- ASSIGNED TASK -
Which lines below contain the word "stacking"? Copy each of them.

Image sets with object changes
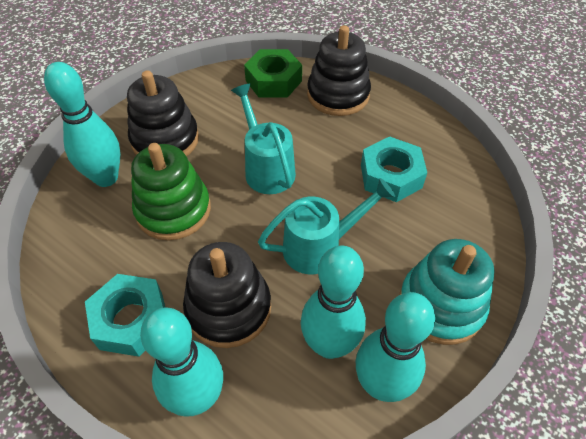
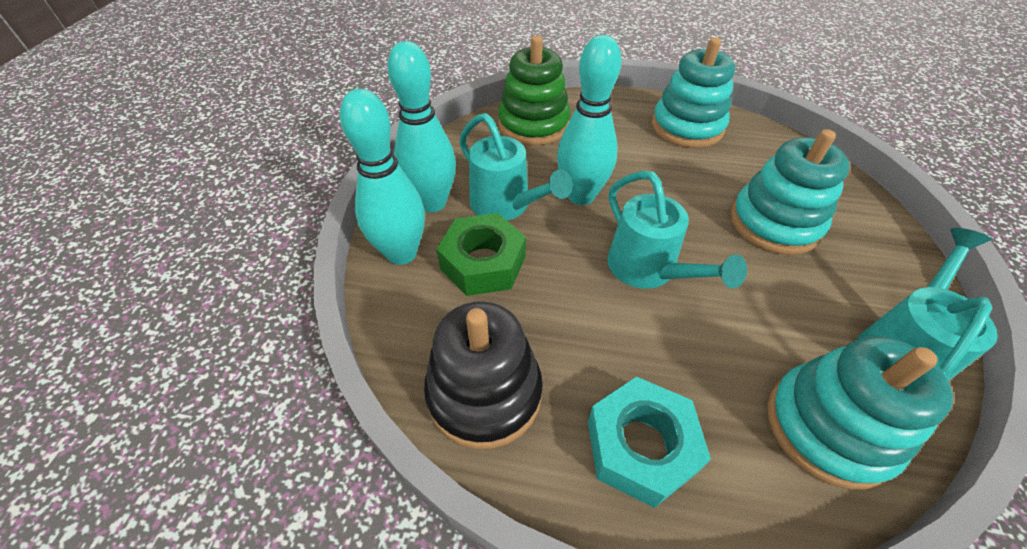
black stacking toy: 3 -> 1
turquoise bowling pin: 4 -> 3
turquoise nut: 2 -> 1
turquoise stacking toy: 1 -> 3
turquoise watering can: 2 -> 3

- ANSWER BELOW -
black stacking toy: 3 -> 1
turquoise stacking toy: 1 -> 3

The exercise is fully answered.